_DATA PROVIDED_
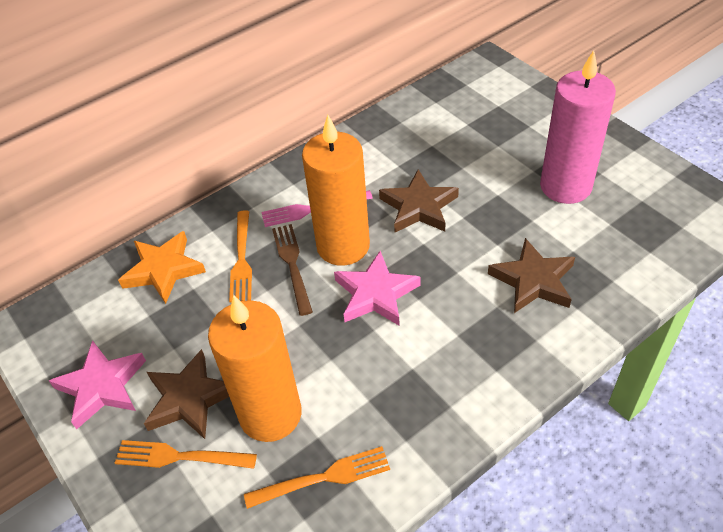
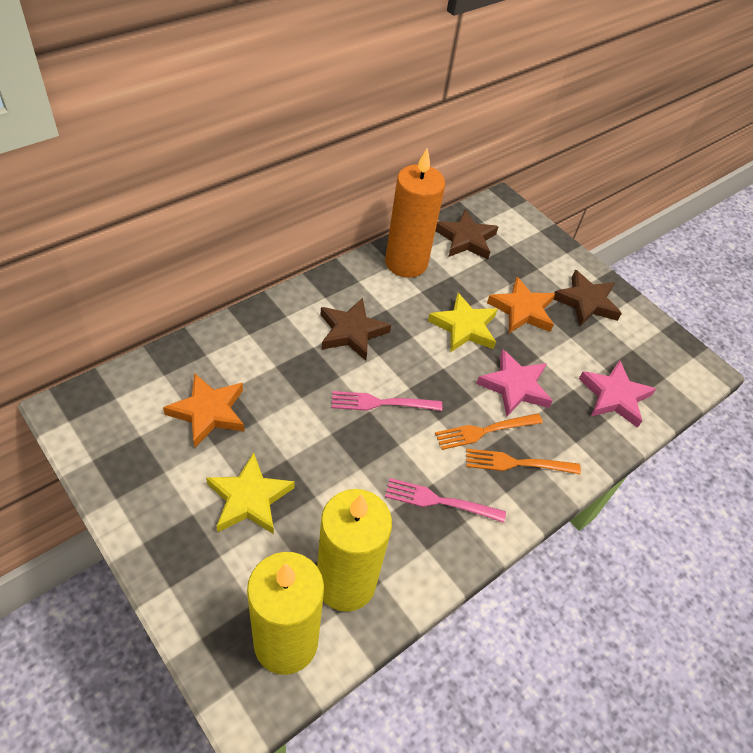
brown fork: [272,224,313,316] = 1 -> none = 0
orange candle: [208,295,301,442] [302,115,370,266] = 2 -> [385,148,445,278] = 1
orange fork: [115,440,257,469] [229,210,252,303] [244,446,390,509] = 3 -> [435,413,543,450] [466,449,581,474] = 2
orange star: [118,231,206,304] = 1 -> [163,373,244,447] [487,277,555,333] = 2
pink candle: [540,50,616,204] = 1 -> none = 0
pink fork: [261,190,373,227] = 1 -> [332,391,442,411] [385,478,506,523] = 2
yellow candle: none = 0 -> [247,552,324,675] [317,489,392,612] = 2
yellow star: none = 0 -> [206,452,295,534] [428,293,498,353] = 2

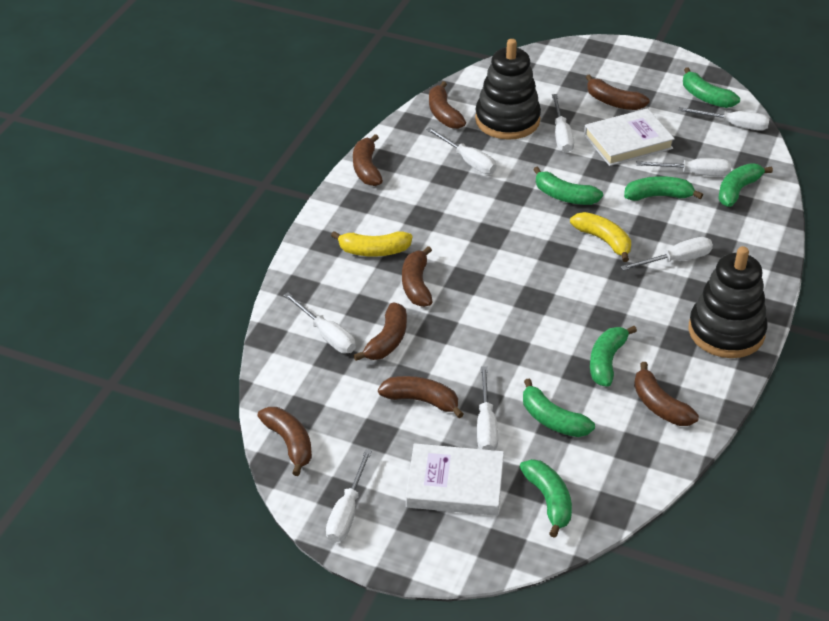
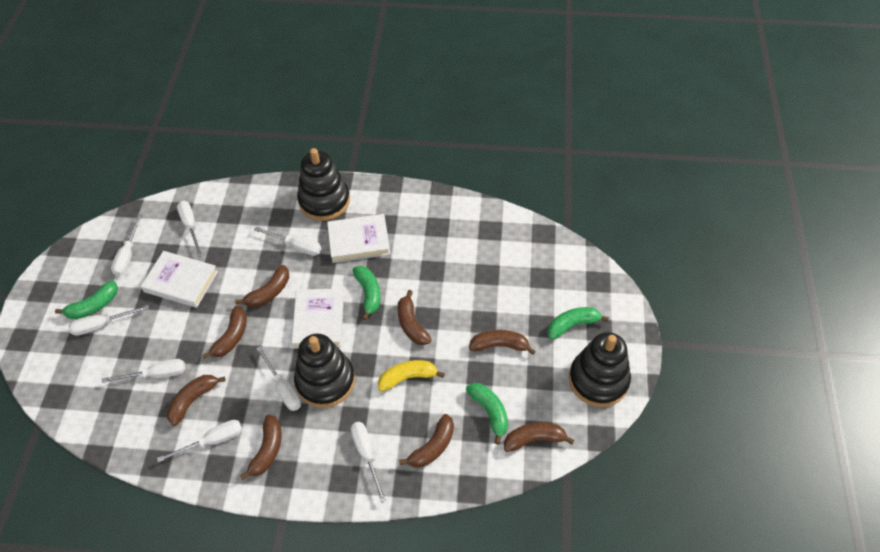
black stacking toy: [475,39,541,140] [688,246,768,358] = 2 -> [294,334,355,408] [297,148,350,221] [569,332,631,407] = 3
green banana: [520,459,572,538] [523,378,595,437] [533,167,603,205] [590,326,637,387] [624,176,703,201] [683,67,740,108] [718,163,773,207] = 7 -> [55,281,118,319] [352,266,381,320] [466,383,508,445] [547,307,609,340] = 4
white book: [406,443,504,516] [584,108,675,166] = 2 -> [141,251,218,308] [291,288,344,348] [327,214,390,263] = 3
yellow banana: [331,231,412,257] [570,212,631,262] = 2 -> [378,360,445,392] = 1

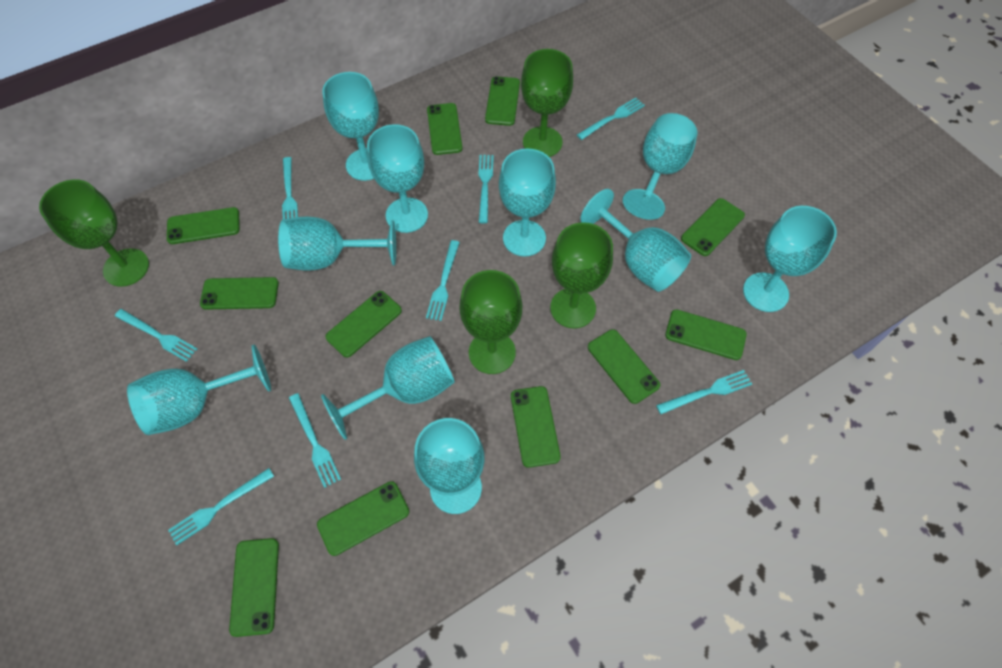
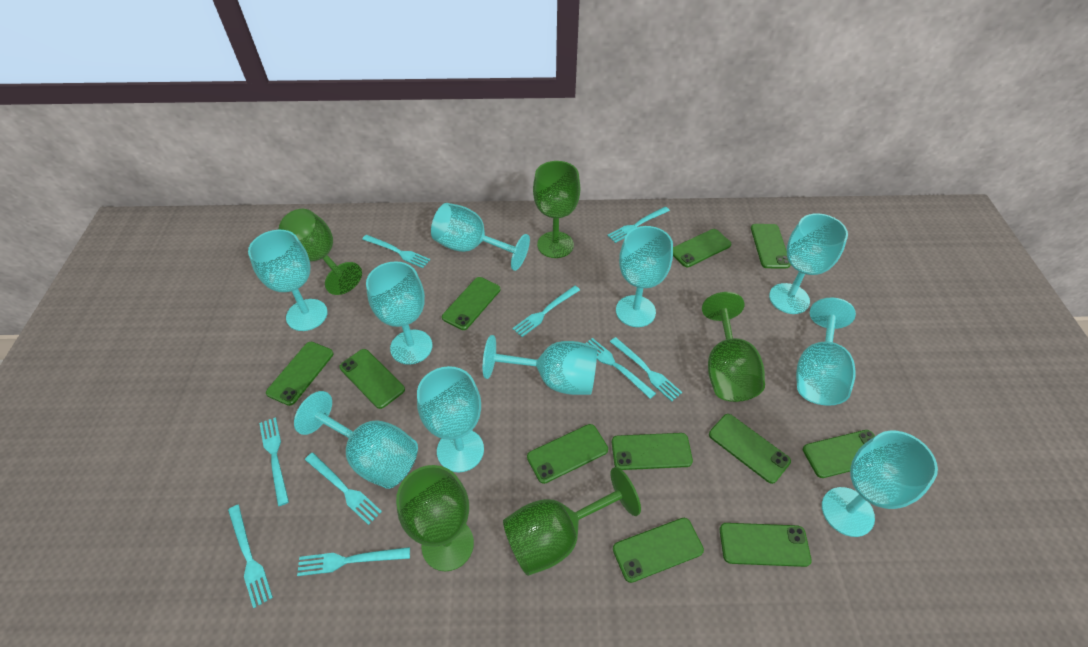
green goblet: [39,179,149,287] [459,270,522,374] [521,49,573,157] [550,222,613,328] = 4 -> [278,209,362,295] [396,465,474,571] [503,467,641,576] [533,161,580,258] [702,292,765,402] = 5
turquoise fork: [115,309,197,362] [168,468,274,545] [282,157,298,219] [289,393,341,488] [426,240,460,321] [478,155,494,224] [577,98,645,140] [656,370,752,414] = 8 -> [228,505,273,608] [259,417,289,506] [297,547,410,576] [305,453,382,525] [362,235,430,268] [512,286,580,337] [586,338,656,399] [607,207,670,243] [610,337,682,402] = 9

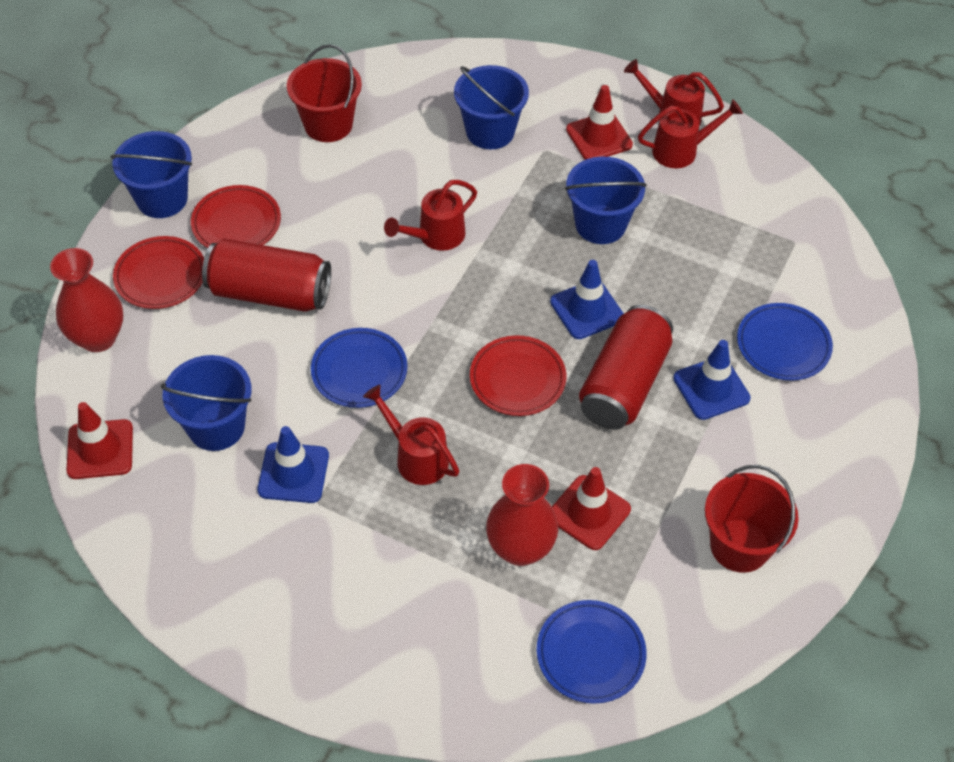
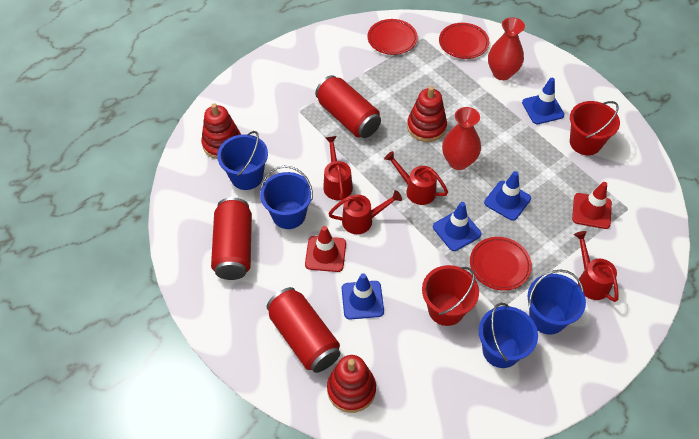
blue plate: [311,328,407,408] [537,600,647,704] [737,303,833,381] = 3 -> none = 0
blue traffic cone: [257,426,329,503] [550,260,624,339] [673,340,751,420] = 3 -> [342,273,384,320] [433,202,481,251] [484,171,531,221] [522,78,564,124] = 4
red can: [202,238,331,312] [579,305,673,430] = 2 -> [211,197,252,280] [267,287,340,373] [315,75,381,138] = 3
red stacking toy: none = 0 -> [201,103,241,159] [327,355,376,413] [407,86,447,142] = 3
red traffic cone: [66,402,133,479] [552,467,631,550] [566,85,633,160] = 3 -> [305,226,346,272] [572,182,612,229] = 2

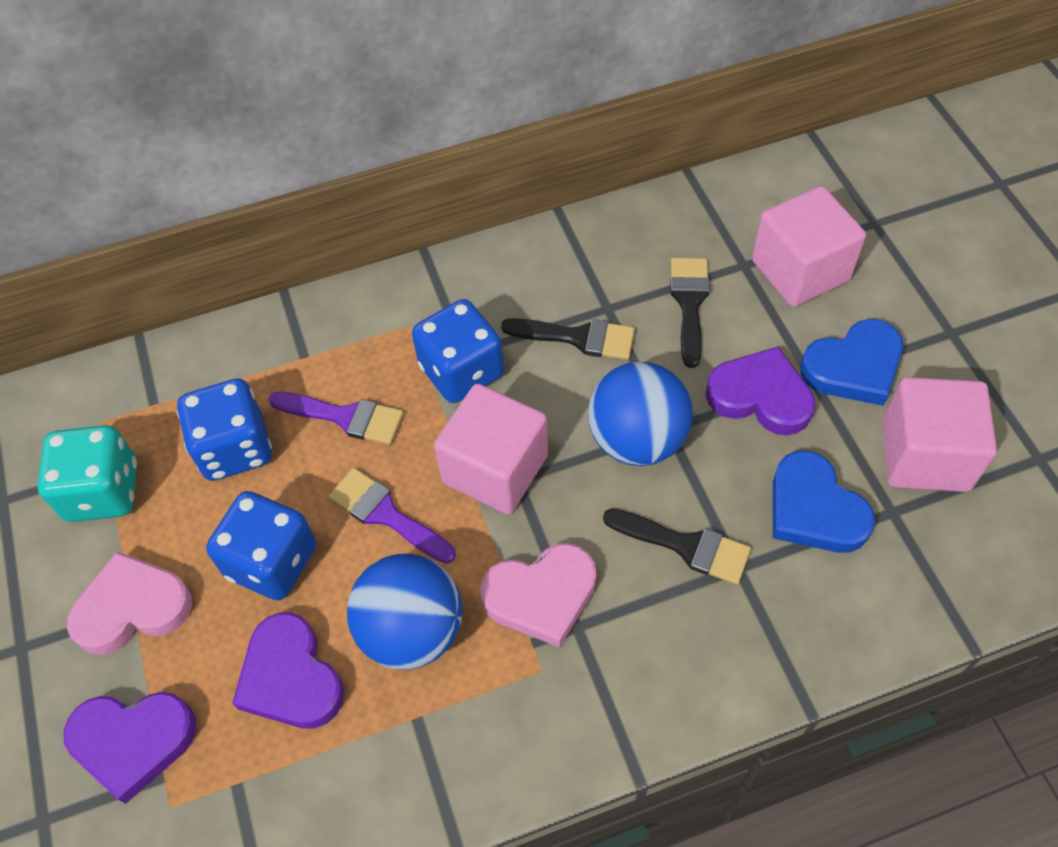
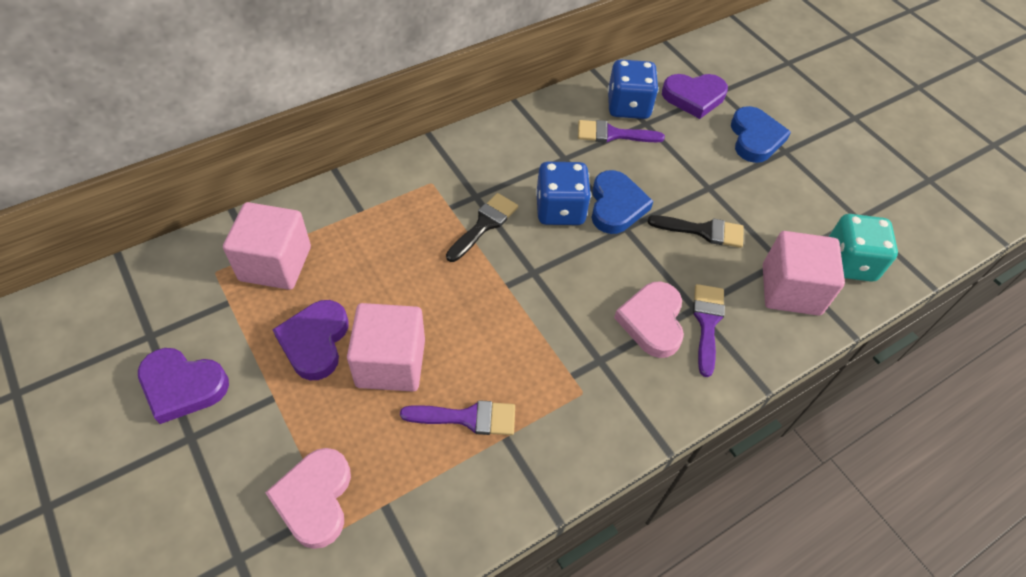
black brush: [501,318,635,360] [603,508,751,585] [670,258,710,368] = 3 -> [446,193,518,262] [648,215,744,248] = 2
blue ball: [347,553,462,669] [588,362,693,466] = 2 -> none = 0
blue dice: [177,378,272,481] [206,491,316,600] [412,299,504,403] = 3 -> [536,162,591,225] [608,60,659,119] = 2
purple brush: [269,392,404,445] [328,468,456,564] = 2 -> [400,400,515,435] [578,120,665,143] [693,284,725,377] = 3

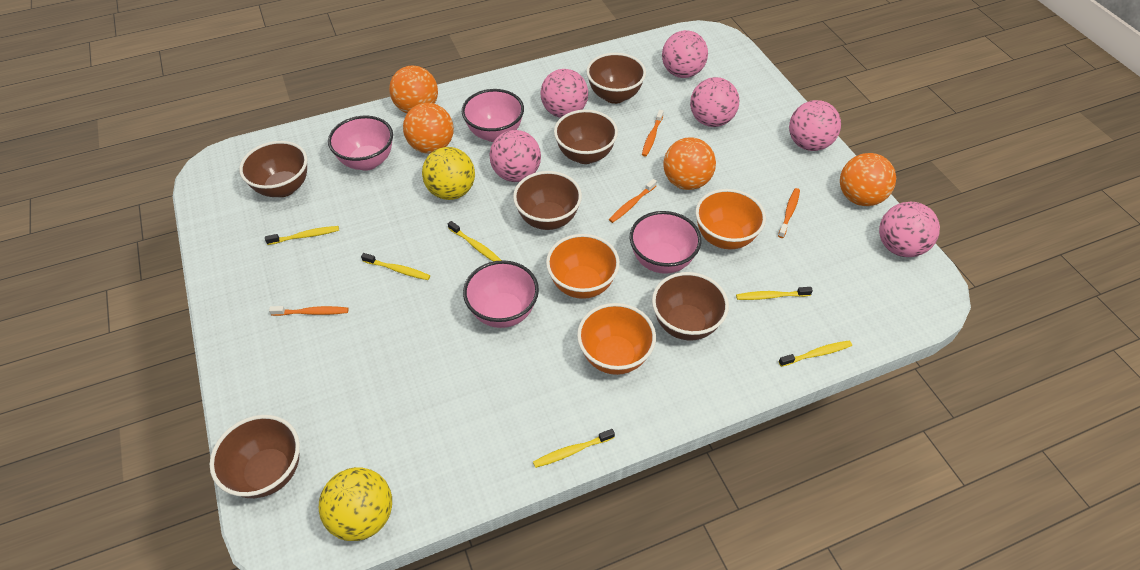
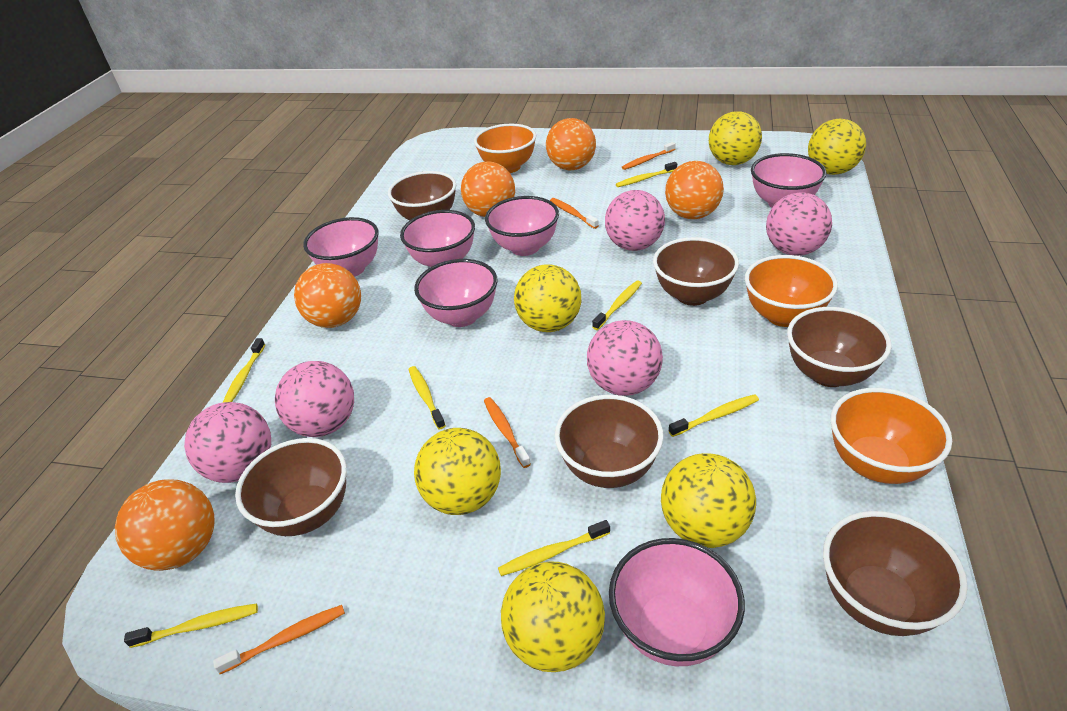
orange ball: [389,66,438,113] [403,103,454,154] [663,137,716,190] [840,153,896,206] = 4 -> [115,480,214,571] [294,263,361,328] [461,161,515,217] [546,118,596,170] [665,161,724,219] = 5
pink ball: [489,130,541,182] [540,69,588,118] [662,30,708,78] [690,77,739,127] [789,100,841,151] [879,202,940,257] = 6 -> [184,402,271,483] [275,361,354,437] [587,320,663,396] [605,190,665,251] [766,192,832,256] = 5
pink bowl: [328,116,393,171] [462,89,524,142] [463,260,539,328] [630,211,701,274] = 4 -> [303,217,379,277] [400,210,475,267] [414,259,498,327] [485,196,559,256] [609,538,745,666] [751,153,827,208] = 6
yellow ball: [319,467,392,541] [422,147,475,200] = 2 -> [414,428,501,515] [501,561,605,672] [514,264,581,332] [661,453,756,548] [709,111,762,165] [808,119,866,175] = 6
yellow toothbrush: [265,226,339,245] [361,253,430,280] [448,221,502,261] [533,429,615,468] [736,287,813,300] [779,340,852,367] = 6 -> [124,604,258,648] [223,338,265,402] [408,366,446,429] [498,520,610,576] [592,281,642,330] [616,162,677,187] [669,394,759,437] = 7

_ACTIVITY_
Repeat, with no changes, each line from the one with "orange ball: [389,66,438,113]" to the end of the listing, including both ends and nothing else.

_WRITTEN ANSWER_
orange ball: [389,66,438,113] [403,103,454,154] [663,137,716,190] [840,153,896,206] = 4 -> [115,480,214,571] [294,263,361,328] [461,161,515,217] [546,118,596,170] [665,161,724,219] = 5
pink ball: [489,130,541,182] [540,69,588,118] [662,30,708,78] [690,77,739,127] [789,100,841,151] [879,202,940,257] = 6 -> [184,402,271,483] [275,361,354,437] [587,320,663,396] [605,190,665,251] [766,192,832,256] = 5
pink bowl: [328,116,393,171] [462,89,524,142] [463,260,539,328] [630,211,701,274] = 4 -> [303,217,379,277] [400,210,475,267] [414,259,498,327] [485,196,559,256] [609,538,745,666] [751,153,827,208] = 6
yellow ball: [319,467,392,541] [422,147,475,200] = 2 -> [414,428,501,515] [501,561,605,672] [514,264,581,332] [661,453,756,548] [709,111,762,165] [808,119,866,175] = 6
yellow toothbrush: [265,226,339,245] [361,253,430,280] [448,221,502,261] [533,429,615,468] [736,287,813,300] [779,340,852,367] = 6 -> [124,604,258,648] [223,338,265,402] [408,366,446,429] [498,520,610,576] [592,281,642,330] [616,162,677,187] [669,394,759,437] = 7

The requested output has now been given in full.